BEGIN

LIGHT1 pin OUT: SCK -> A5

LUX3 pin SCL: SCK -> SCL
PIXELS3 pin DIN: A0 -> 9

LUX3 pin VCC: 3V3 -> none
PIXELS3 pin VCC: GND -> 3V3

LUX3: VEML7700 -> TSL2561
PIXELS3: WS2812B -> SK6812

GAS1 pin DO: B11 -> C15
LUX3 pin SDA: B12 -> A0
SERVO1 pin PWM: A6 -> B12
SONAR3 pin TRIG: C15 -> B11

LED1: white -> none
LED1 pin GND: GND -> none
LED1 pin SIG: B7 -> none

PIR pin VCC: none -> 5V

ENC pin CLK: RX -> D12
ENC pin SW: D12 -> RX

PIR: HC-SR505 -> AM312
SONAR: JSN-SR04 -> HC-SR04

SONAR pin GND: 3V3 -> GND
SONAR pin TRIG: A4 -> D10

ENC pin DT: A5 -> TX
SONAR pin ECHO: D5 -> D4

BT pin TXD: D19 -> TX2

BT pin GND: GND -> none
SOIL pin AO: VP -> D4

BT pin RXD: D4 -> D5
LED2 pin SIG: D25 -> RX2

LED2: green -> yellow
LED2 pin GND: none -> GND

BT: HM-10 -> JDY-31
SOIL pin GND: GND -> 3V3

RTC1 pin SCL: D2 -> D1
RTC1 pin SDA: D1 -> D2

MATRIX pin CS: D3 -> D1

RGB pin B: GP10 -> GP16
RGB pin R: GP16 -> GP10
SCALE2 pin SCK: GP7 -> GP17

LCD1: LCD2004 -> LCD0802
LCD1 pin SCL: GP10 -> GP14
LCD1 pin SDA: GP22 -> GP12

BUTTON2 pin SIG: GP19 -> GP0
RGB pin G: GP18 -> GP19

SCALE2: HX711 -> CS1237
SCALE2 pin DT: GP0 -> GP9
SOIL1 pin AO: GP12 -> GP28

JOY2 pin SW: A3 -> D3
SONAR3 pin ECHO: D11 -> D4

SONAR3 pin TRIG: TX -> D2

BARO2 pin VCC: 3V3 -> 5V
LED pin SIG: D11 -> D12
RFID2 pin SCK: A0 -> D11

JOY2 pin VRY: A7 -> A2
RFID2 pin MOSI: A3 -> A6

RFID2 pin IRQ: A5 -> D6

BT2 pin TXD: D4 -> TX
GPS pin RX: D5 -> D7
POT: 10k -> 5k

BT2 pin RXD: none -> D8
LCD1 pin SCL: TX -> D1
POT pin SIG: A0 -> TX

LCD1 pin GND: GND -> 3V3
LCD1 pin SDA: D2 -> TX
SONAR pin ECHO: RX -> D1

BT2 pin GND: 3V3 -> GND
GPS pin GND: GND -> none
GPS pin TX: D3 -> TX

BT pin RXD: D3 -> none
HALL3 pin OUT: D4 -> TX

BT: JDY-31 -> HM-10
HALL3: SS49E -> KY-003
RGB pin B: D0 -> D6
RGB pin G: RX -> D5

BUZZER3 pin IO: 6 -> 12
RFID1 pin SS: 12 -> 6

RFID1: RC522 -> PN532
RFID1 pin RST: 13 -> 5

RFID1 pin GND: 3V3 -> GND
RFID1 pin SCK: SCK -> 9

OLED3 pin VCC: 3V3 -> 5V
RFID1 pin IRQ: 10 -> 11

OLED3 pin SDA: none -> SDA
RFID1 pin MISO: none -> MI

END

What is being asked: Copy out each line of the data above, exactly, if it lies between the line holding "PIXELS3: WS2812B -> SK6812" and the line holding "PIR: HC-SR505 -> AM312", inclusive; copy no other line.

Answer below:
PIXELS3: WS2812B -> SK6812

GAS1 pin DO: B11 -> C15
LUX3 pin SDA: B12 -> A0
SERVO1 pin PWM: A6 -> B12
SONAR3 pin TRIG: C15 -> B11

LED1: white -> none
LED1 pin GND: GND -> none
LED1 pin SIG: B7 -> none

PIR pin VCC: none -> 5V

ENC pin CLK: RX -> D12
ENC pin SW: D12 -> RX

PIR: HC-SR505 -> AM312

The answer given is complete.